* [Problem to work on]: Find the line containing "turquoise watering can: 3 -> 4" in the entries; transcribe it and all remaining lines through the end, exactly as they appear, but not the pictures.

[Data items]
◆ ◆ ◆ ◆
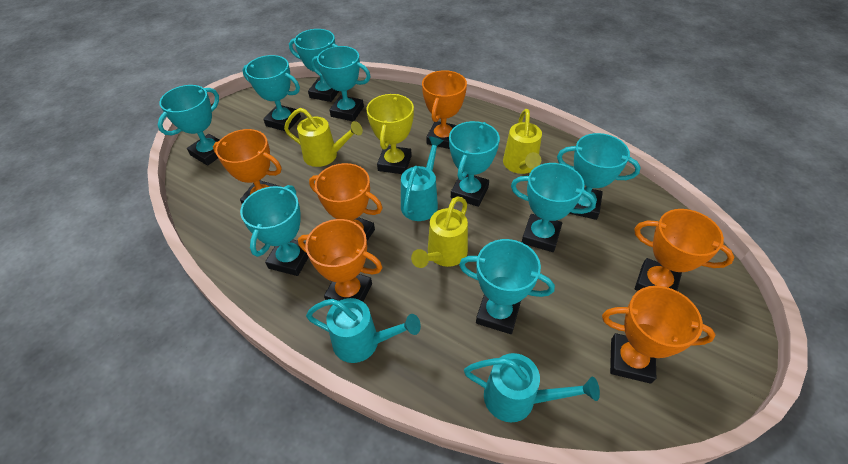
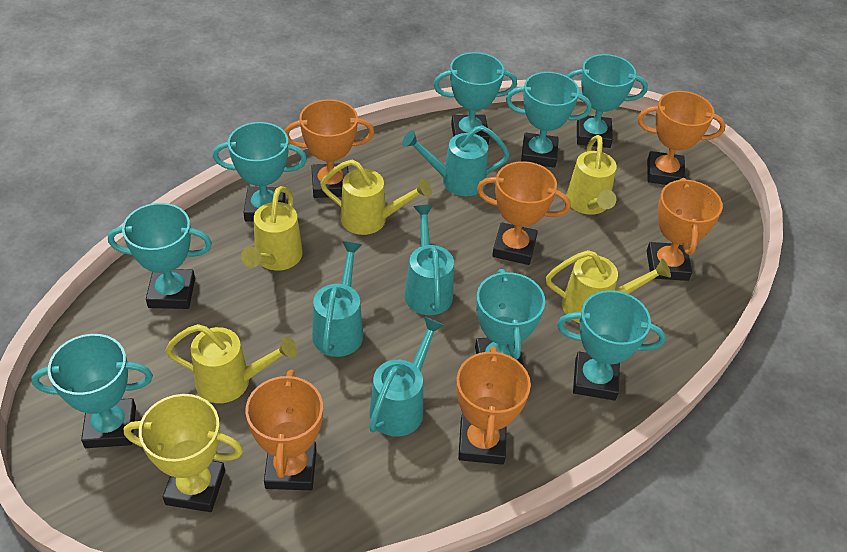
turquoise trophy: 9 -> 8
turquoise watering can: 3 -> 4
yellow watering can: 3 -> 5

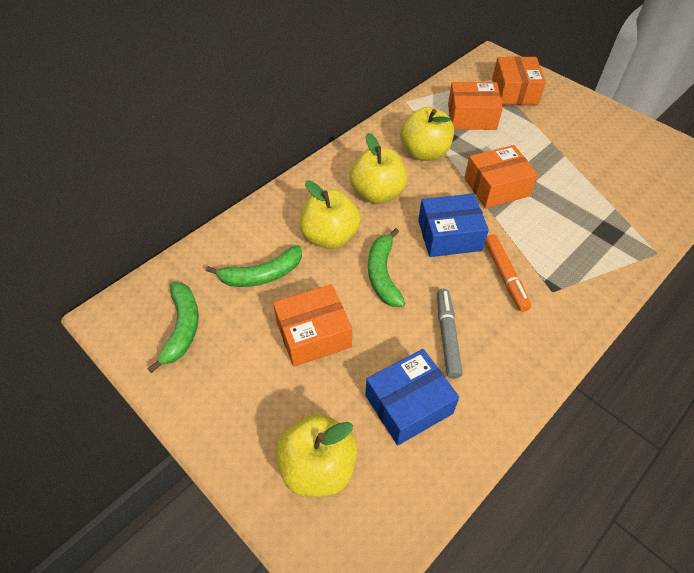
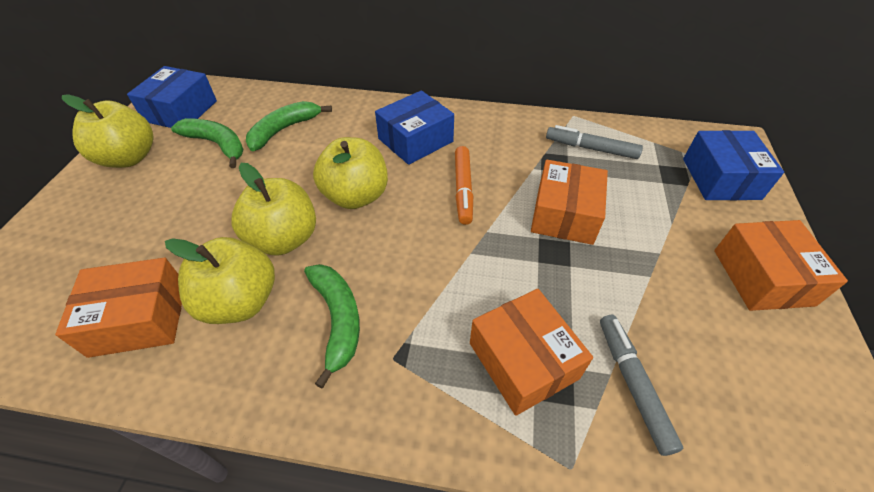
blue box: 2 -> 3
grey marker: 1 -> 2

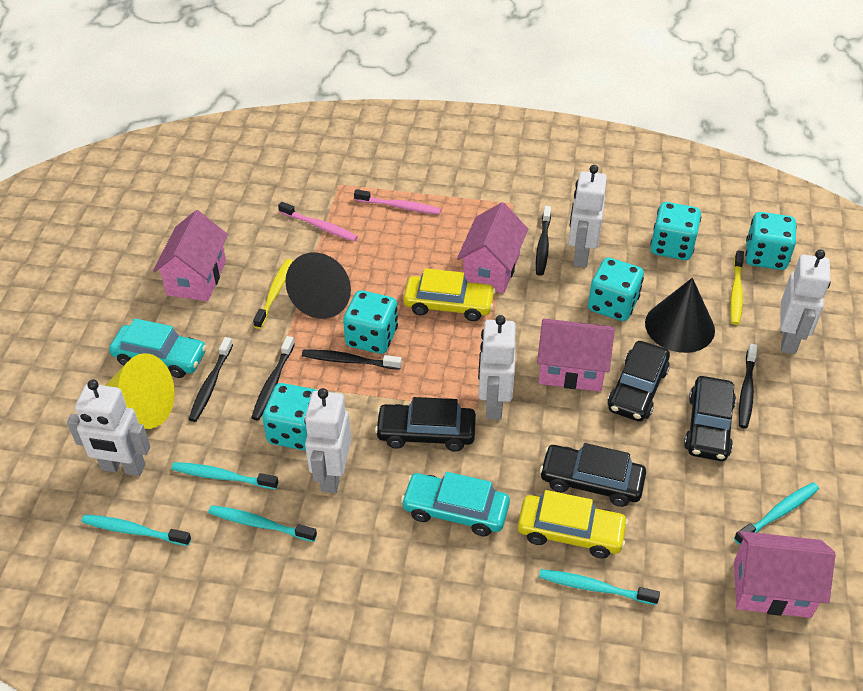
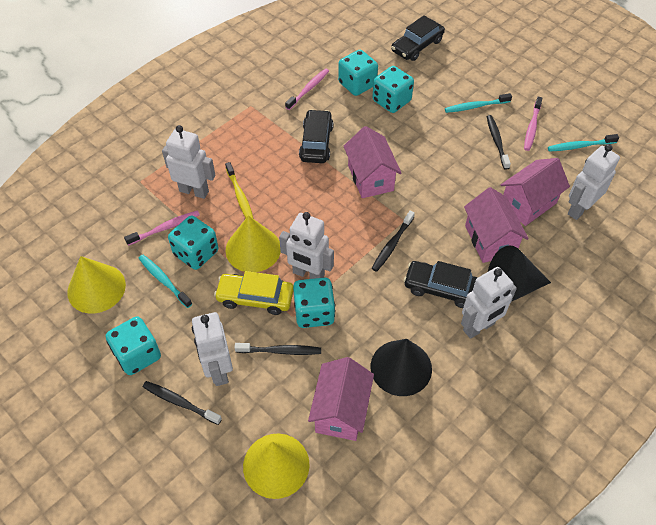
black car: 4 -> 3
black toothbrush: 5 -> 4
pink toothbrush: 2 -> 3
turquoise car: 2 -> 0
turquoise toothbrush: 5 -> 3
yellow car: 2 -> 1
yellow cone: 1 -> 3
yellow toothbrush: 2 -> 1

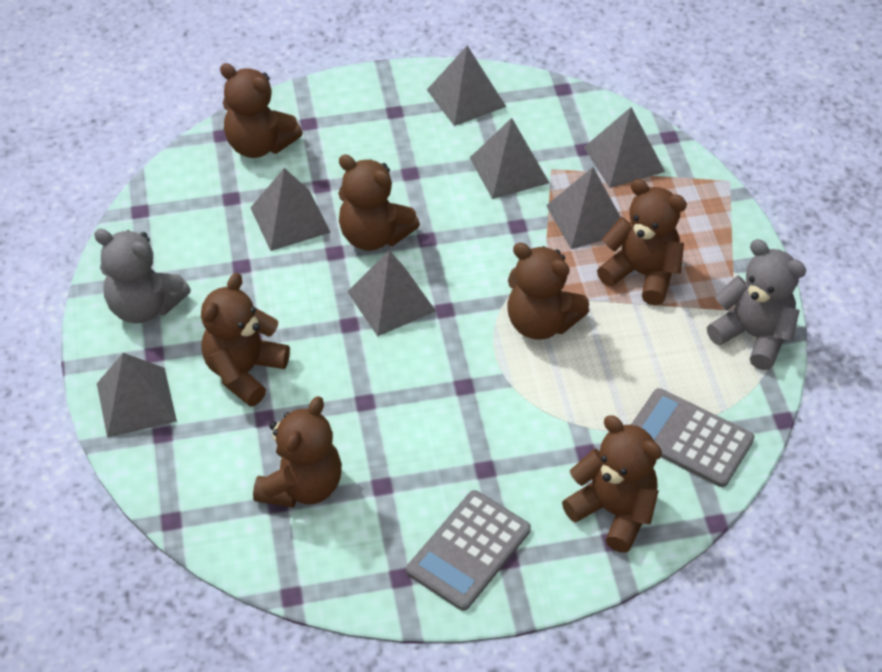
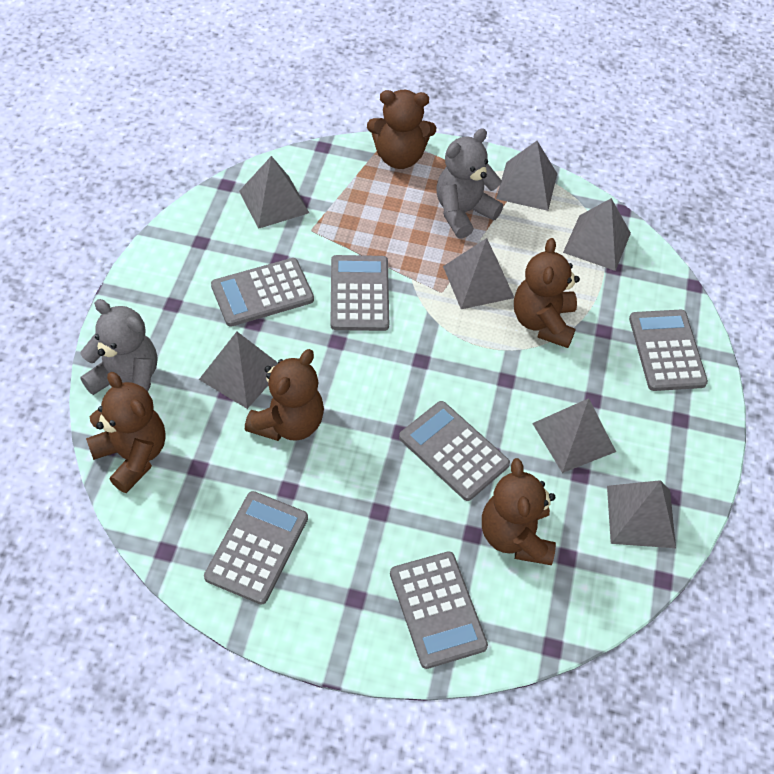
brown teddy bear: 7 -> 5
grey calculator: 2 -> 6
◆ ◆ ◆ ◆
* [Output of the task]:
turquoise watering can: 3 -> 4
yellow watering can: 3 -> 5

blue box: 2 -> 3
grey marker: 1 -> 2

black car: 4 -> 3
black toothbrush: 5 -> 4
pink toothbrush: 2 -> 3
turquoise car: 2 -> 0
turquoise toothbrush: 5 -> 3
yellow car: 2 -> 1
yellow cone: 1 -> 3
yellow toothbrush: 2 -> 1

brown teddy bear: 7 -> 5
grey calculator: 2 -> 6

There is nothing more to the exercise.